### Work to be completed
What is the number of lines below that include "boat"? Give that number alone.

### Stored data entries
--- START ---

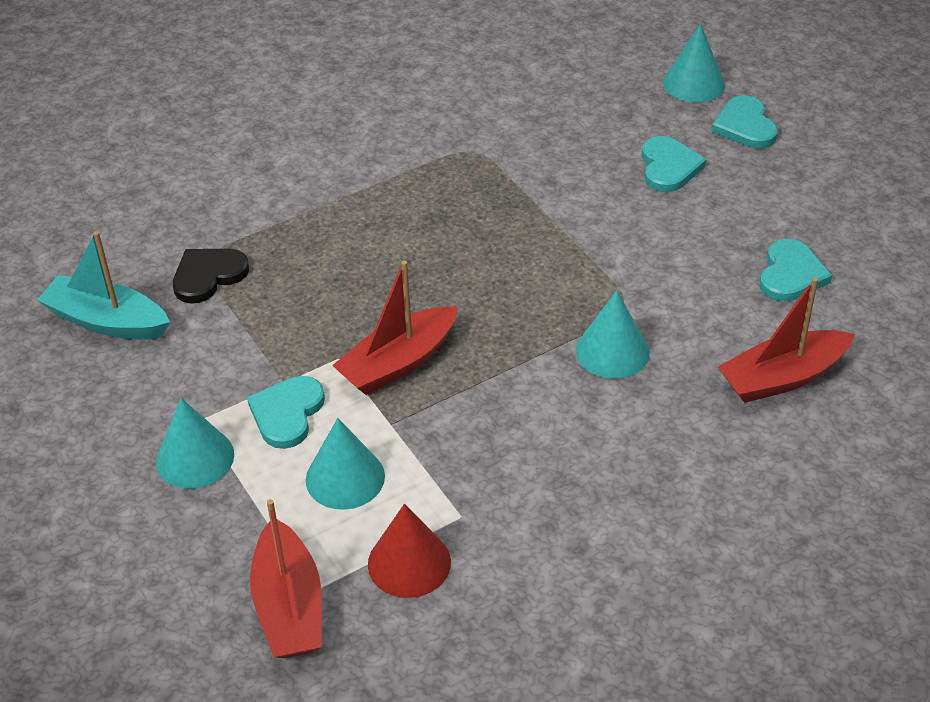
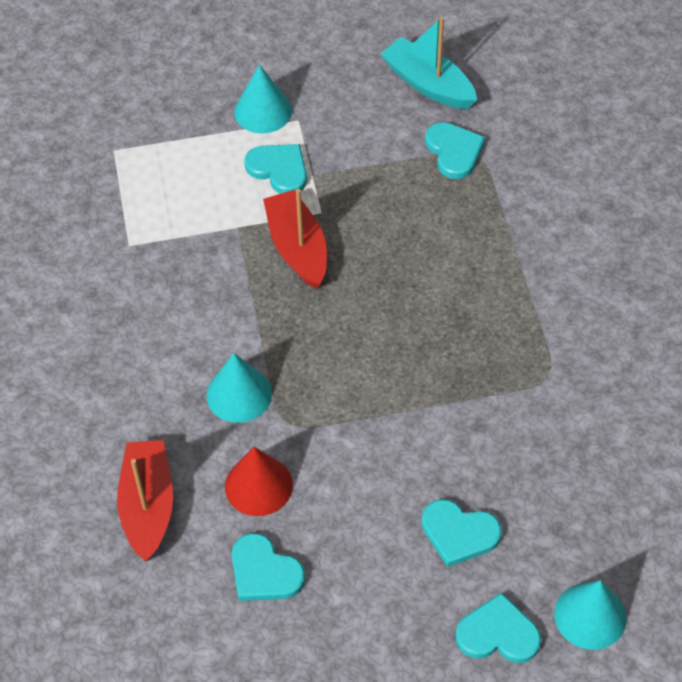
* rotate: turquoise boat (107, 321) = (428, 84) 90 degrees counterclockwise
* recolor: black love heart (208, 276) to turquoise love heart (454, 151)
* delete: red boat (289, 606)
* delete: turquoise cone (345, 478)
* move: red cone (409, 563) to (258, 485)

--- END ---

### Task output
2